··· Provided data
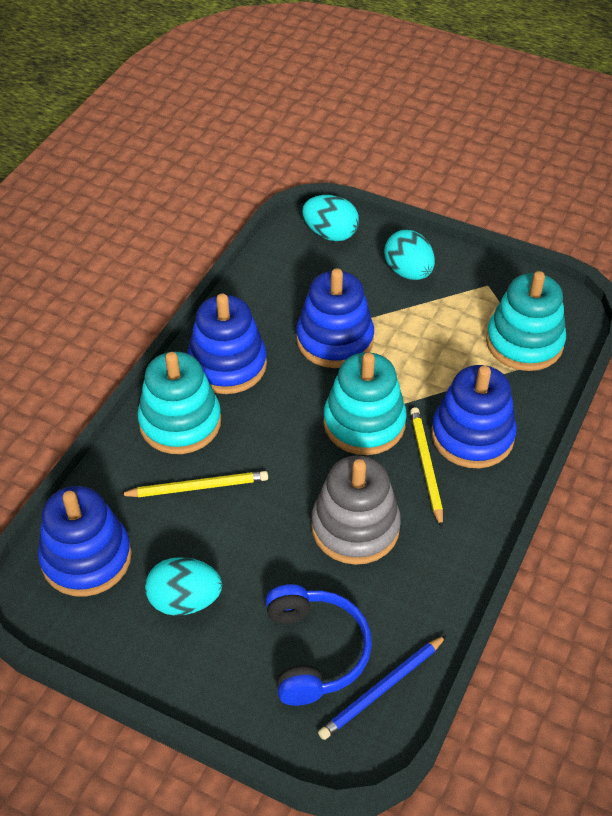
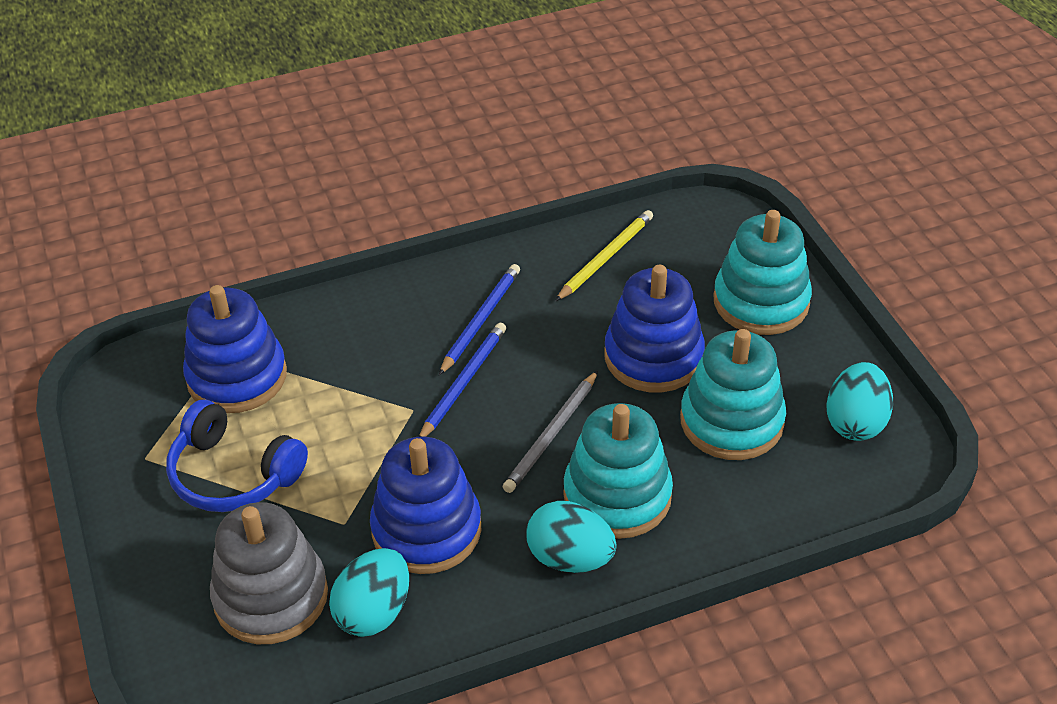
blue pencil: 1 -> 2
blue stacking toy: 4 -> 3
grey pencil: 0 -> 1
yellow pencil: 2 -> 1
······
Task brief> Repeat every line above exactly, but omit all images.

Solution>
blue pencil: 1 -> 2
blue stacking toy: 4 -> 3
grey pencil: 0 -> 1
yellow pencil: 2 -> 1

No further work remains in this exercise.